**What you are asked to do**
Quote every line of the entries below that contains the word "outlet". Treat uppercase and lowercase as different.

**** Material for this exercise

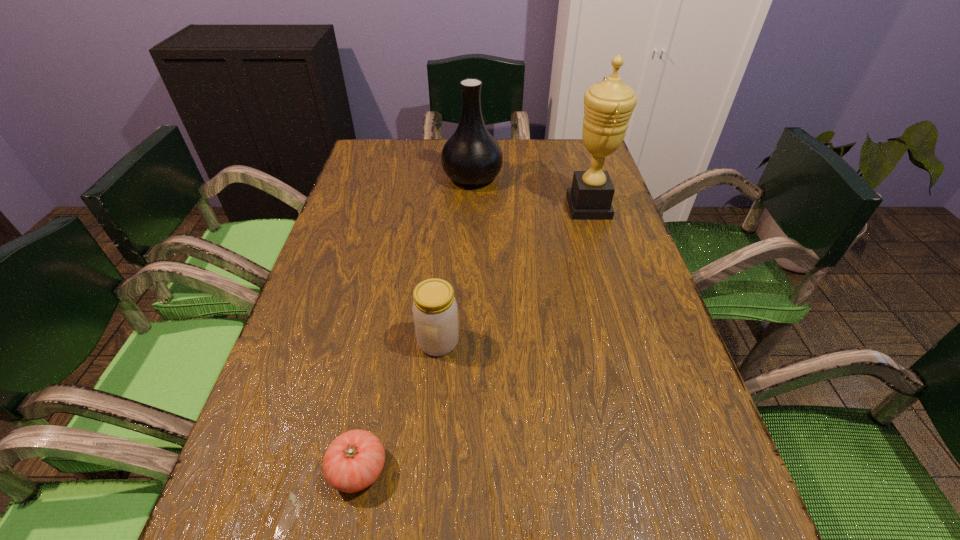
This screenshot has height=540, width=960. Identify the location of free space located 0.120m on the back of the vase. (473, 144).

Image resolution: width=960 pixels, height=540 pixels. Identify the location of vacant space located 0.150m on the left of the third tallest object. (343, 342).

The width and height of the screenshot is (960, 540). In order to click on free location located 0.110m on the left of the shortest object in this screenshot , I will do `click(260, 469)`.

Image resolution: width=960 pixels, height=540 pixels. Identify the location of object that is positioned at the far edge. click(x=472, y=156).

Where is `object that is at the left edge`? Image resolution: width=960 pixels, height=540 pixels. object that is at the left edge is located at coordinates (353, 461).

Find the location of a particular element. The height and width of the screenshot is (540, 960). object that is at the right edge is located at coordinates (608, 105).

Where is `vacant position at the far edge of the desktop`? The image size is (960, 540). vacant position at the far edge of the desktop is located at coordinates (546, 146).

This screenshot has width=960, height=540. I want to click on free space at the left edge of the desktop, so click(320, 291).

In the image, there is a desktop. In order to click on vacant space at the right edge in this screenshot , I will do `click(616, 345)`.

Identify the location of vacant space at the far left corner of the desktop. (375, 165).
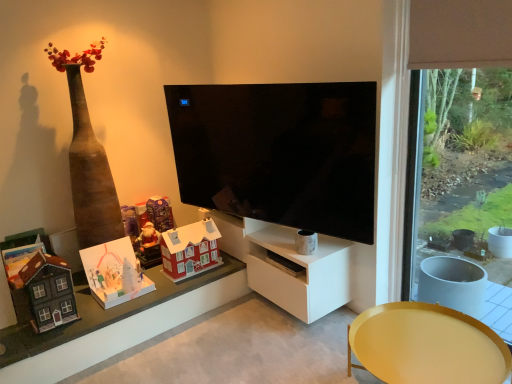
I want to click on free space in front of matte red house at center, acting as the third toy starting from the back, so click(x=184, y=281).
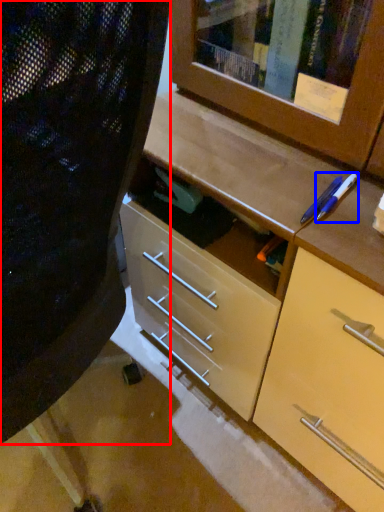
Question: Which object is closer to the camera taking this photo, folding chair (highlighted by a red box) or pencil (highlighted by a blue box)?

Choices:
 (A) folding chair
 (B) pencil

Answer: (A)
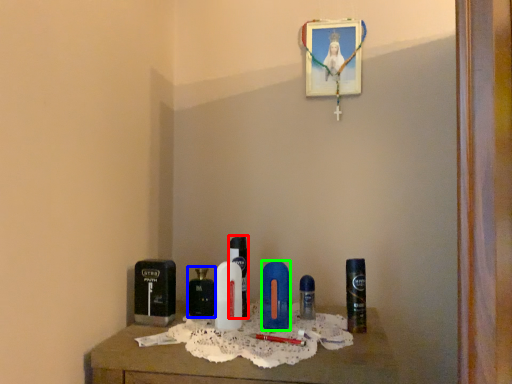
Question: Which is nearer to the perfume (highlighted by a red box)? perfume (highlighted by a blue box) or personal care (highlighted by a green box).

Choices:
 (A) perfume
 (B) personal care

Answer: (A)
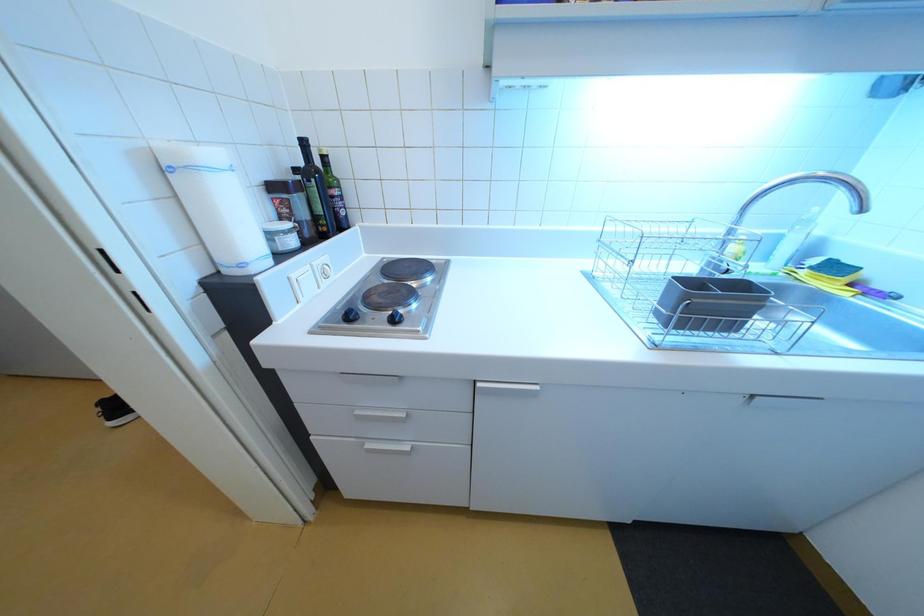
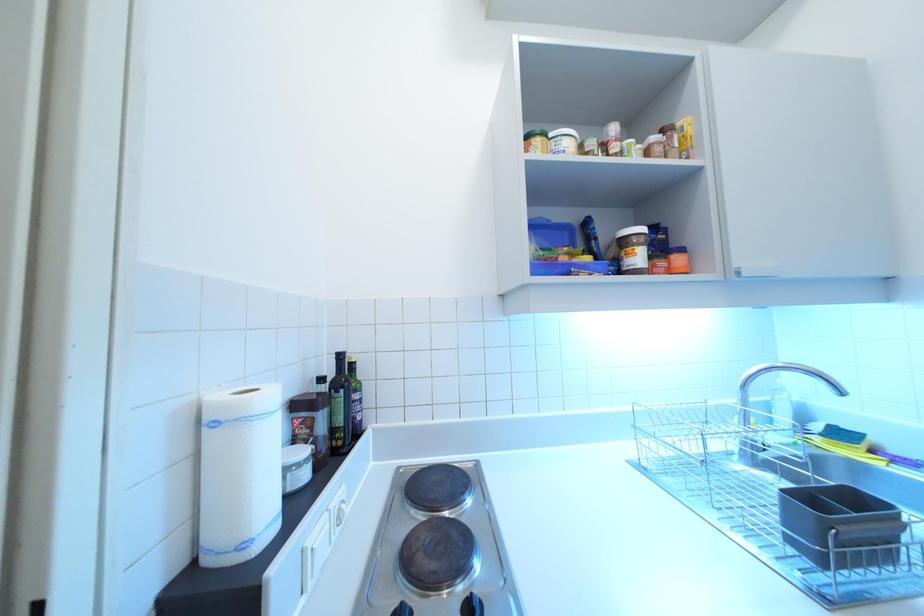
Question: Based on the continuous images, in which direction is the camera rotating? Reply with the corresponding letter.

Choices:
 (A) Left
 (B) Right
 (C) Up
 (D) Down

Answer: (C)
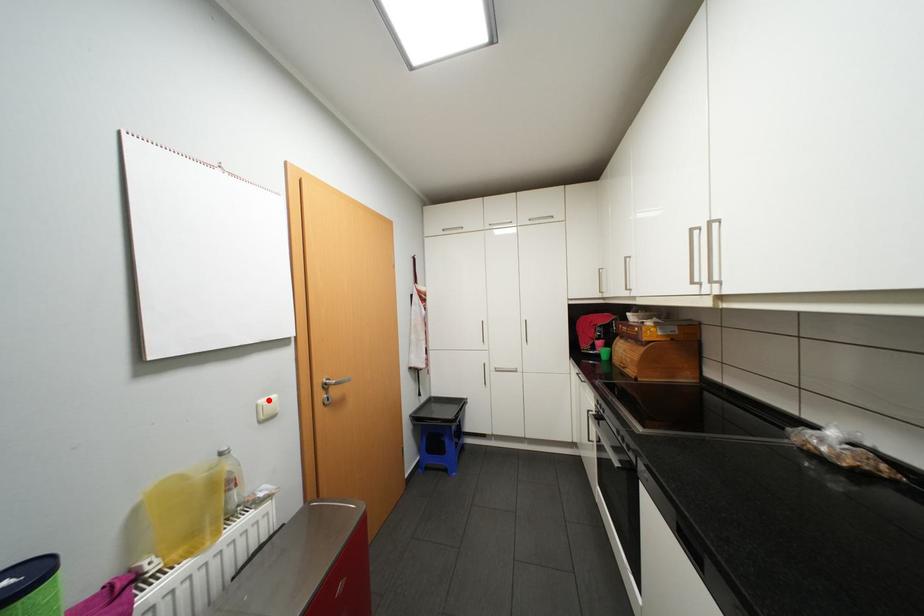
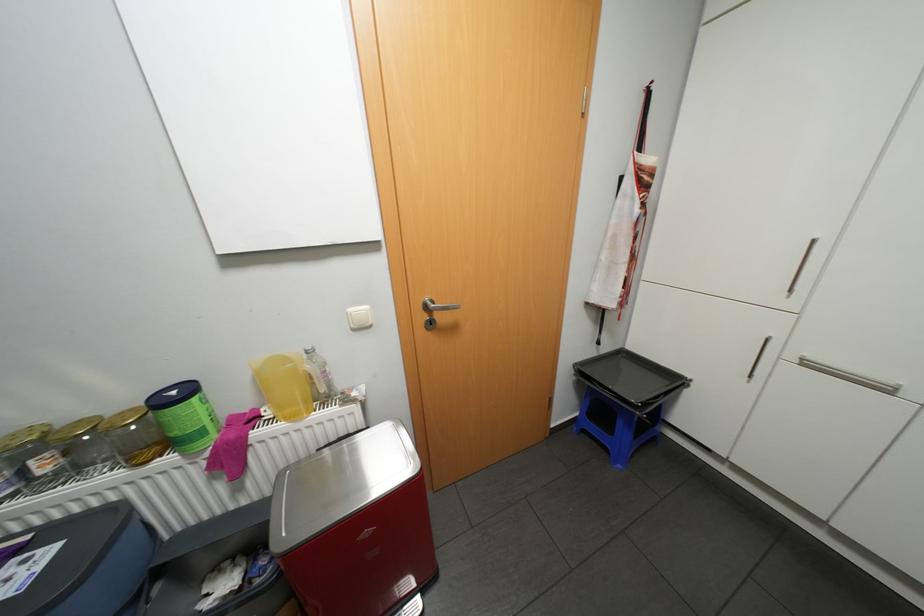
In the second image, find the point that corresponds to the highlighted location in the first image.

(358, 309)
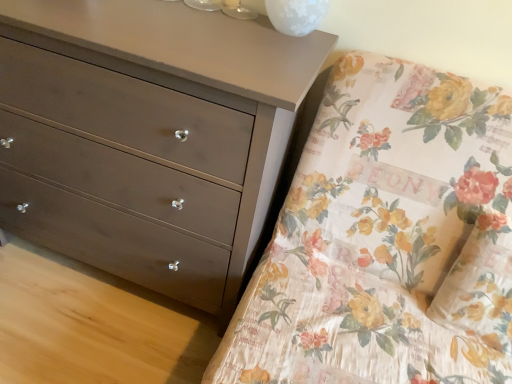
Identify the location of vacant space in front of white frosted glass at upper center. The width and height of the screenshot is (512, 384). (276, 46).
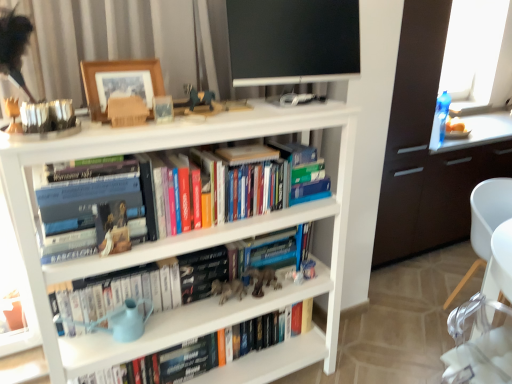
Find the location of a particular element. The image size is (512, 384). vacant space to the left of white plastic chair at lower right is located at coordinates (402, 327).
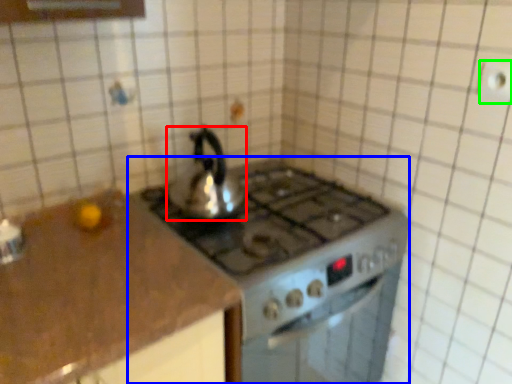
Question: Estimate the real-world distances between objects in this image. Which object is closer to kettle (highlighted by a red box), gas stove (highlighted by a blue box) or electric outlet (highlighted by a green box)?

Choices:
 (A) gas stove
 (B) electric outlet

Answer: (A)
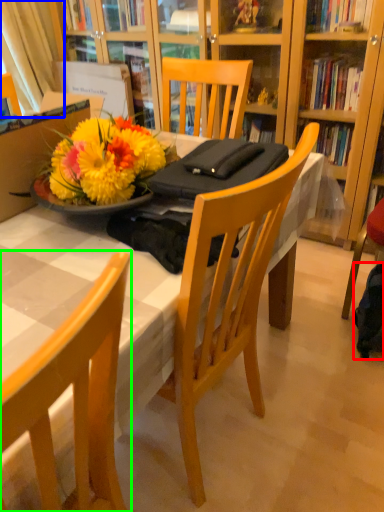
Question: Estimate the real-world distances between objects in this image. Which object is farther from backpack (highlighted by a red box), curtain (highlighted by a blue box) or chair (highlighted by a green box)?

Choices:
 (A) curtain
 (B) chair

Answer: (A)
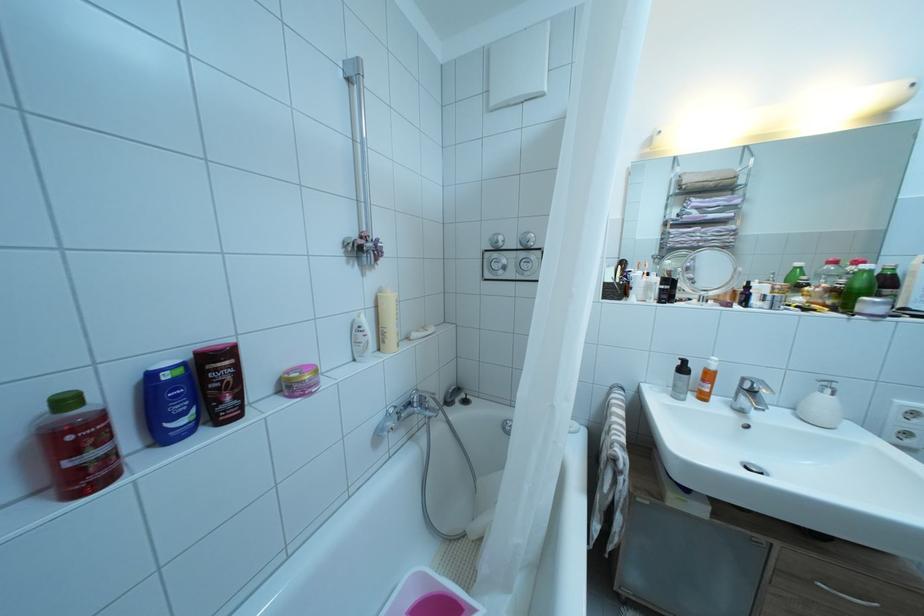
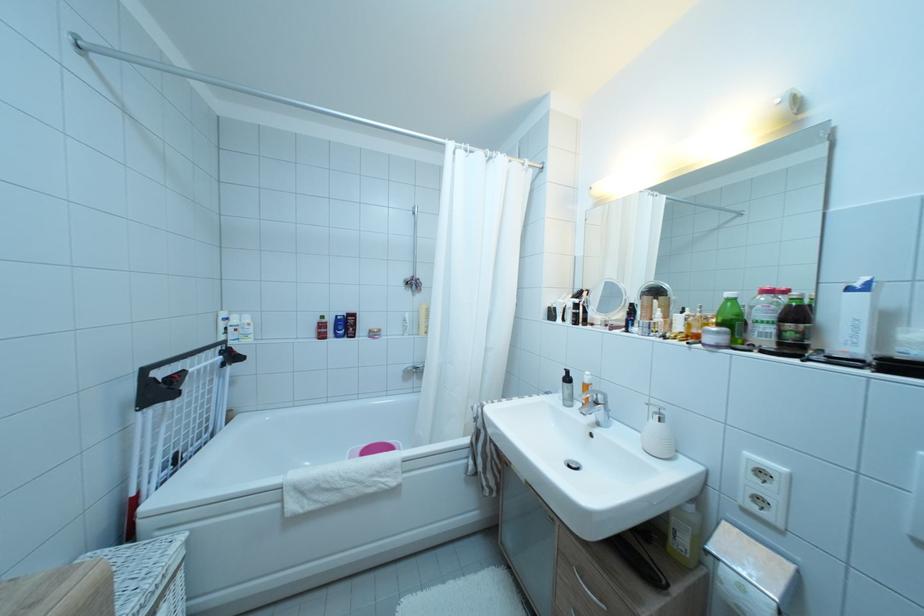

********

**Response to this task**
Question: Estimate the real-world distances between objects in this image. Which object is closer to kettle (highlighted by a red box), gas stove (highlighted by a blue box) or electric outlet (highlighted by a green box)?
 (B) electric outlet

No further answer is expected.